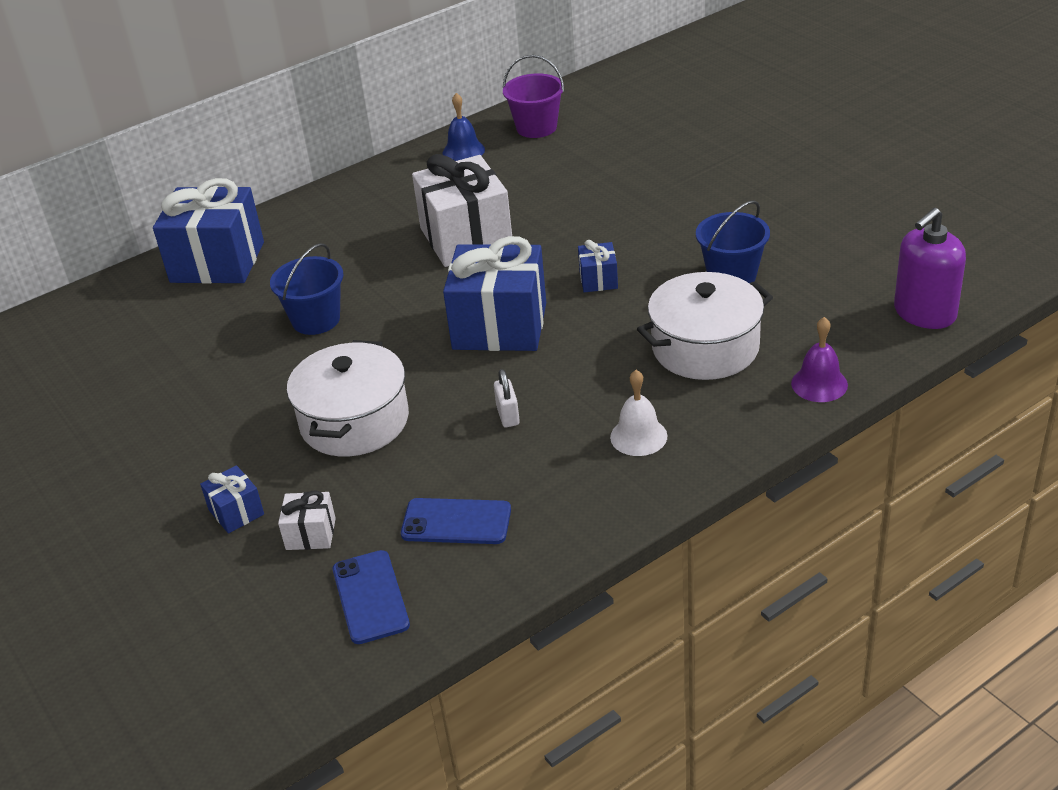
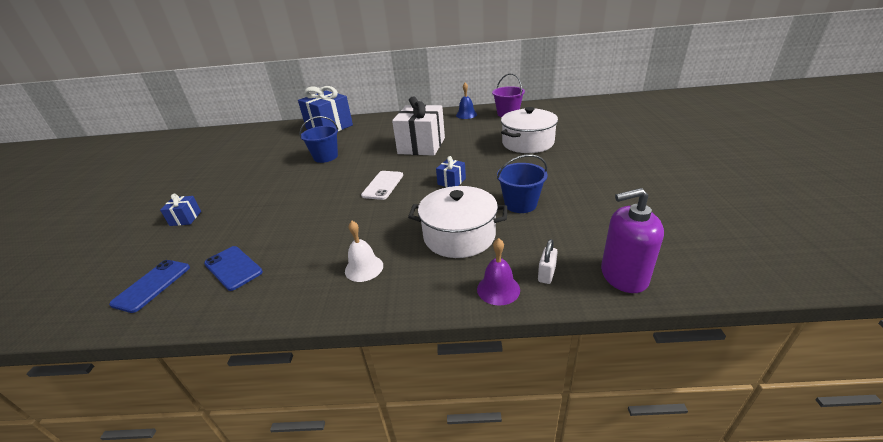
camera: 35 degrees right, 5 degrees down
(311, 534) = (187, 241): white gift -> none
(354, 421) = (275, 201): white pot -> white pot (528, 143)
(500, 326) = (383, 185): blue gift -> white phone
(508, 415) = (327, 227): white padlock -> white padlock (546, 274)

####

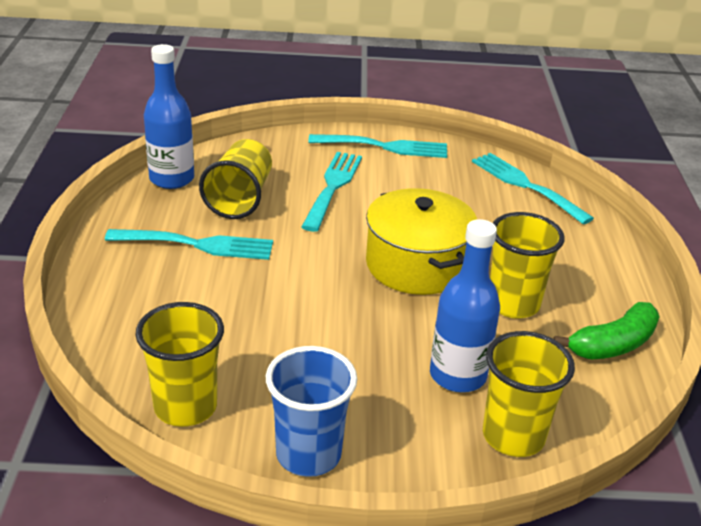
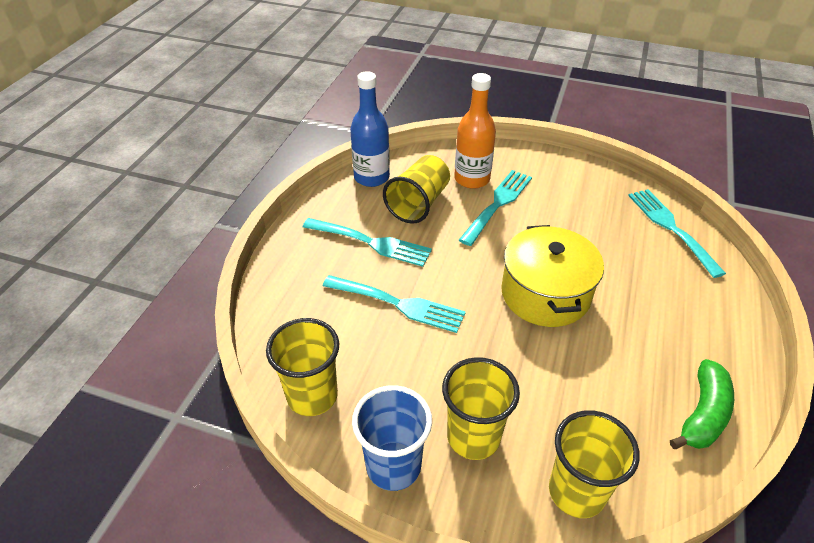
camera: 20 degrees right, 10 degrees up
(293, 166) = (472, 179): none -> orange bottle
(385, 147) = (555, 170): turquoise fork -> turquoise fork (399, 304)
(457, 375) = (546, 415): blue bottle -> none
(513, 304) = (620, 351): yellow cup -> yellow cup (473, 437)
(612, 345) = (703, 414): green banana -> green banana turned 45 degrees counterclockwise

####

▸ Task objective: Show all lines above holding the word "right".

▸ Output for this exercise:
camera: 35 degrees right, 5 degrees down
camera: 20 degrees right, 10 degrees up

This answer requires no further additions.